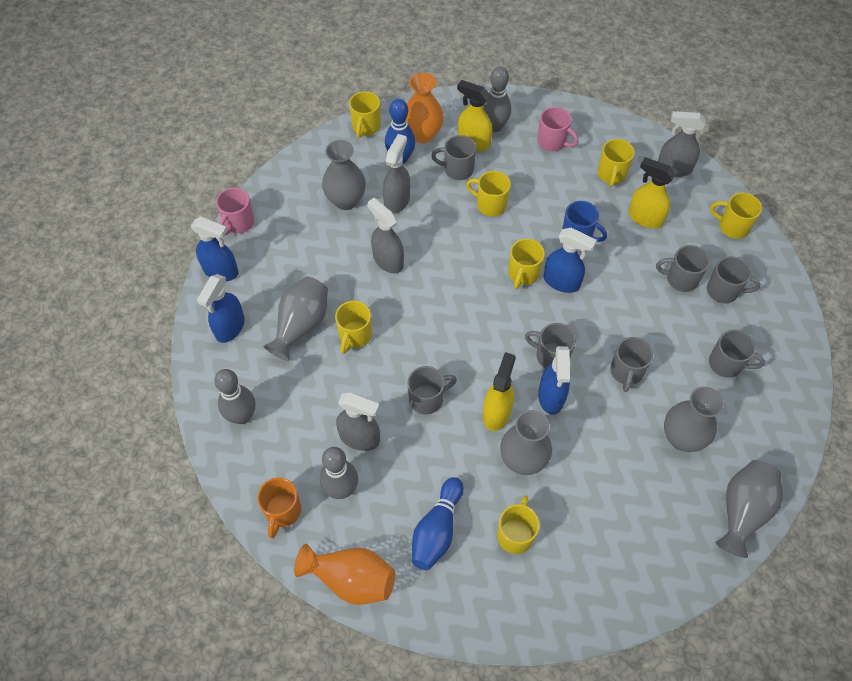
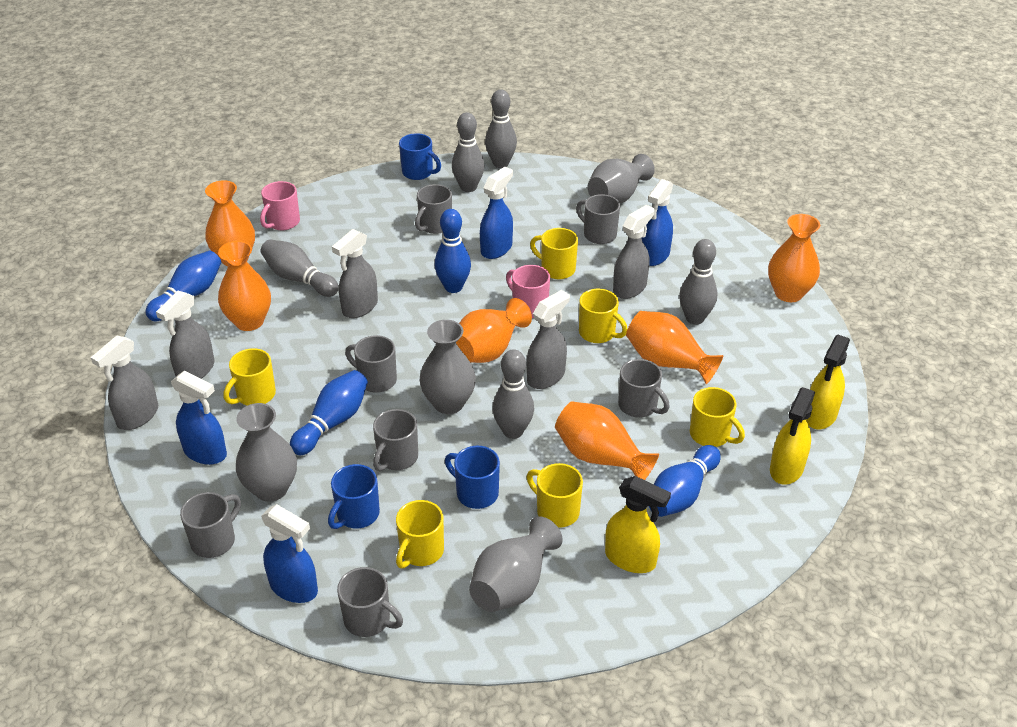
blue bowling pin: 2 -> 4
blue mug: 1 -> 3
grey bowling pin: 3 -> 5
grey spray bottle: 4 -> 5
grey vase: 5 -> 4
orange mug: 1 -> 0
orange vase: 2 -> 6
yellow mug: 7 -> 6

* **YOUR OBJECTIVE**:
All of the data gets printed again exactly; the pictures do not.

* **PROBLEM SOLUTION**:
blue bowling pin: 2 -> 4
blue mug: 1 -> 3
grey bowling pin: 3 -> 5
grey spray bottle: 4 -> 5
grey vase: 5 -> 4
orange mug: 1 -> 0
orange vase: 2 -> 6
yellow mug: 7 -> 6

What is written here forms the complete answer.